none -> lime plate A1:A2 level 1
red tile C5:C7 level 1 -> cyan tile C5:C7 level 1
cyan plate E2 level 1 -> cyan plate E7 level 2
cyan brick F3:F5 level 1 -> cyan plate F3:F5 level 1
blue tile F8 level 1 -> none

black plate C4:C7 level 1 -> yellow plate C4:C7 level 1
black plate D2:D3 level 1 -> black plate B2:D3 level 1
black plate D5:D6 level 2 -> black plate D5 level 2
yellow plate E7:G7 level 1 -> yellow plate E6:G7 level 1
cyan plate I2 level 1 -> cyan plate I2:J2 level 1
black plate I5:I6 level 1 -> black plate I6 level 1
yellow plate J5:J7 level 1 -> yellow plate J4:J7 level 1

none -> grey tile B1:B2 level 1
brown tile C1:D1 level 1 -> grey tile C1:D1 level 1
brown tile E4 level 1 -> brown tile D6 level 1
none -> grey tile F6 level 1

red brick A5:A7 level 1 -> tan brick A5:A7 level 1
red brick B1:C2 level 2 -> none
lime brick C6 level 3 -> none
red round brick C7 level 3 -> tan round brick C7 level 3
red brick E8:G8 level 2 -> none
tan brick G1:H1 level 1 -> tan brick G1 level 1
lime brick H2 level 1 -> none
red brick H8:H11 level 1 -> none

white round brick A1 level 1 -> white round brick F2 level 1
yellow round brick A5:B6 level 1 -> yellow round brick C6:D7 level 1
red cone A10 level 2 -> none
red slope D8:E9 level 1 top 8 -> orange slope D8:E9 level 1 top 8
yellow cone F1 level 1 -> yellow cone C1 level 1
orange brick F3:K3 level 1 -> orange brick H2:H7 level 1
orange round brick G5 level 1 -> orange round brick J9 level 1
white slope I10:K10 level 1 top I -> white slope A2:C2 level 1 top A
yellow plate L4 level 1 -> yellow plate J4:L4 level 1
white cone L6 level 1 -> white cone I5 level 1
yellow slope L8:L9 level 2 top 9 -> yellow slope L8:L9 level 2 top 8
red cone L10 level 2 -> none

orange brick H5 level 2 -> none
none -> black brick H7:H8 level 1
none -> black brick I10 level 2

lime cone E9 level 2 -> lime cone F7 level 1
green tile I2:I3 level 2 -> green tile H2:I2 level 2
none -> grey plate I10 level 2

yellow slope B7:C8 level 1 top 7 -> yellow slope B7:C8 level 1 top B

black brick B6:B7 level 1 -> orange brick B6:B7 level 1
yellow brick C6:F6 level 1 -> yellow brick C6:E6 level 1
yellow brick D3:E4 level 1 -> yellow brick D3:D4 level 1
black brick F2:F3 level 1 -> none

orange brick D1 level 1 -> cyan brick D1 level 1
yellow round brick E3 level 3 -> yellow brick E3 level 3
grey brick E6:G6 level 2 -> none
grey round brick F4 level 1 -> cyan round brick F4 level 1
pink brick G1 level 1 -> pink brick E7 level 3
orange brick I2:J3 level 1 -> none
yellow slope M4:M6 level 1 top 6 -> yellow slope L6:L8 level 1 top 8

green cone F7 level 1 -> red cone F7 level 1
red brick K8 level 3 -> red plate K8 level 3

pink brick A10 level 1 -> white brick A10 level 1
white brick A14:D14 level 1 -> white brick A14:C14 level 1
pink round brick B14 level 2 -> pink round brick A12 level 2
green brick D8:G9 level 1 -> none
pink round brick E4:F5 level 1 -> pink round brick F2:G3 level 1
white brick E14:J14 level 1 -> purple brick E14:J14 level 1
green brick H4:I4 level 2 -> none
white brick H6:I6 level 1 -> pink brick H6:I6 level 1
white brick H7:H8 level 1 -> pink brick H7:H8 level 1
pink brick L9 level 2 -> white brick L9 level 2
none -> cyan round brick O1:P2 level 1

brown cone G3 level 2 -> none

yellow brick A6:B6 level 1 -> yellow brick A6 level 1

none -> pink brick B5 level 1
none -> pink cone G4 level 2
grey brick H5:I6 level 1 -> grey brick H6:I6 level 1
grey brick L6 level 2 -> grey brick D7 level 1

§

WHAT IS NEEDED: The range runs from the line above containing "cyan plate E2" to the line containing "yellow plate J5:J7", inclusive. Restate those lines word for word and no others.

RESPONSE FOR THIS EXERCISE:
cyan plate E2 level 1 -> cyan plate E7 level 2
cyan brick F3:F5 level 1 -> cyan plate F3:F5 level 1
blue tile F8 level 1 -> none

black plate C4:C7 level 1 -> yellow plate C4:C7 level 1
black plate D2:D3 level 1 -> black plate B2:D3 level 1
black plate D5:D6 level 2 -> black plate D5 level 2
yellow plate E7:G7 level 1 -> yellow plate E6:G7 level 1
cyan plate I2 level 1 -> cyan plate I2:J2 level 1
black plate I5:I6 level 1 -> black plate I6 level 1
yellow plate J5:J7 level 1 -> yellow plate J4:J7 level 1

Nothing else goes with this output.